Material to process =>
####################
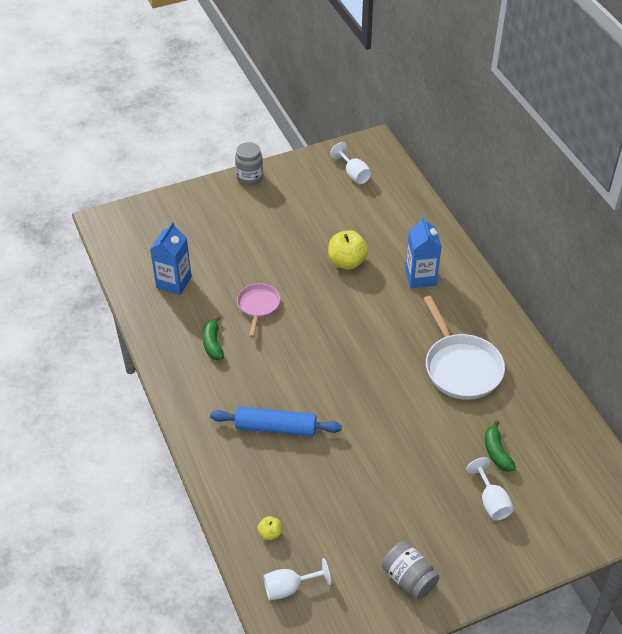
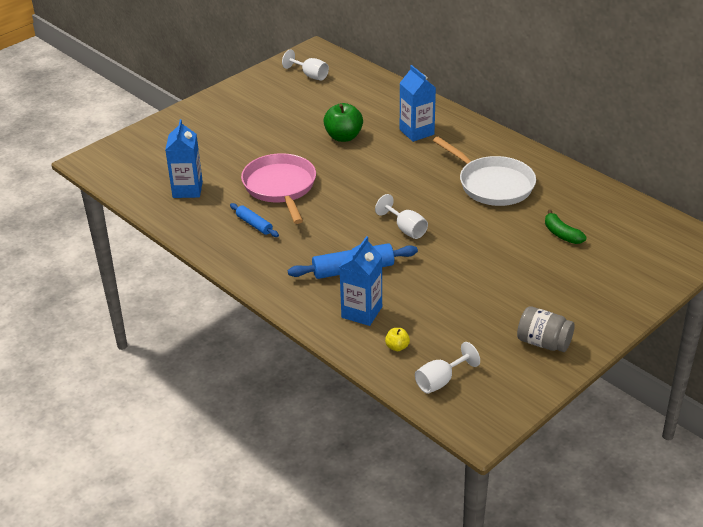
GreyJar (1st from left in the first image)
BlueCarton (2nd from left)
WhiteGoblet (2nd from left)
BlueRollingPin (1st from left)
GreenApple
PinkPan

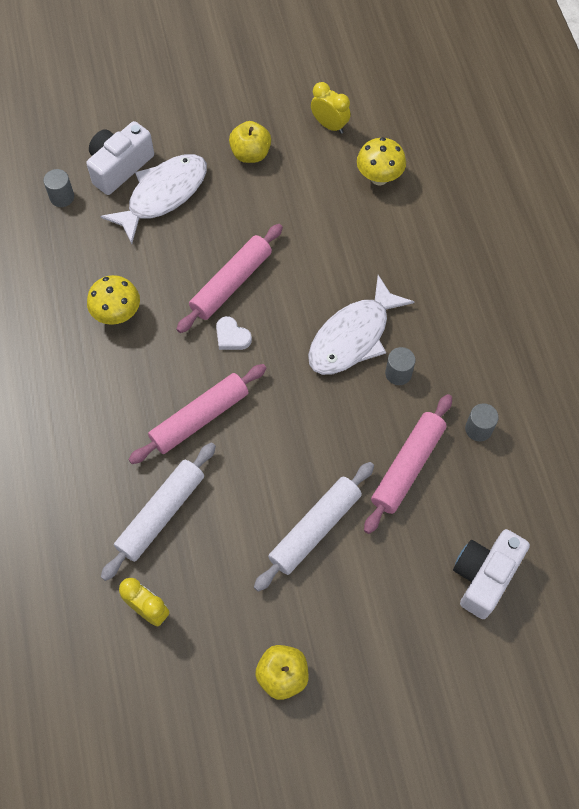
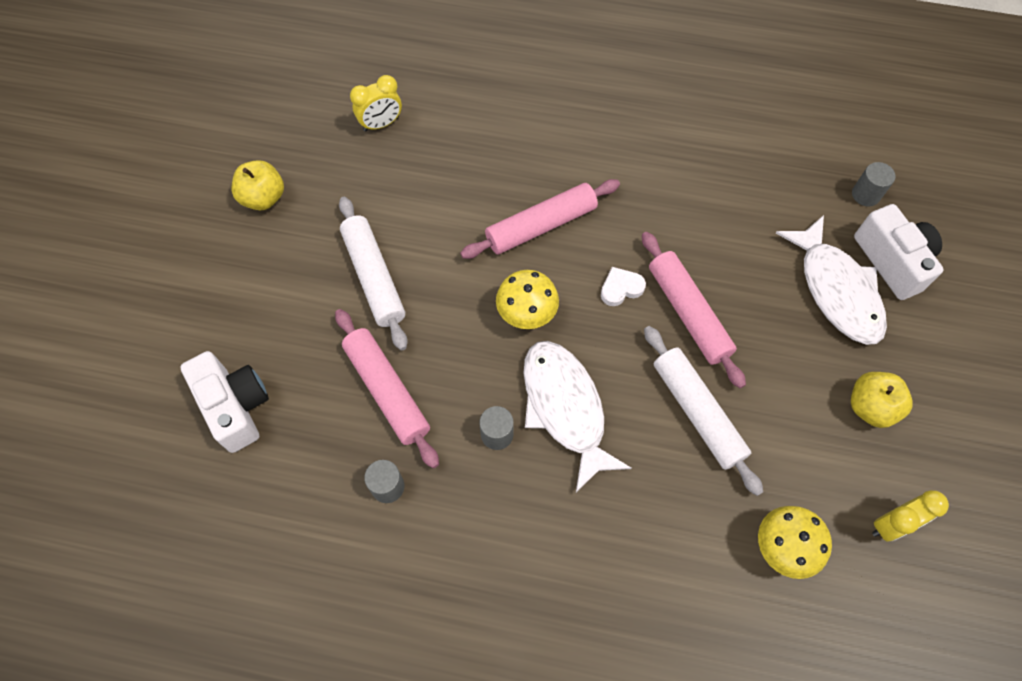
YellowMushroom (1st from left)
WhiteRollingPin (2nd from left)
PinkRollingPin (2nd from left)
####################
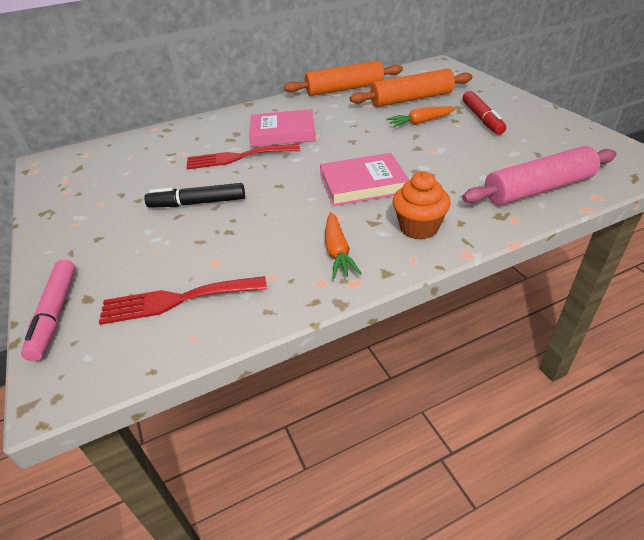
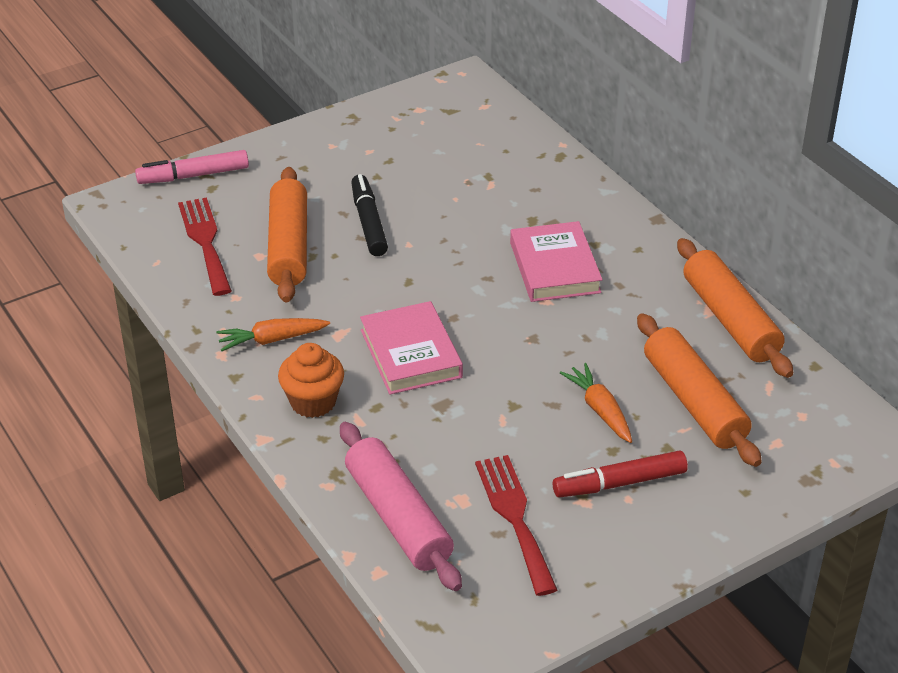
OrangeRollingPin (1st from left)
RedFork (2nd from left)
####################
Assignment => Go through the listing and say how many lines contain the string "from", offering only the number.

Written response => 9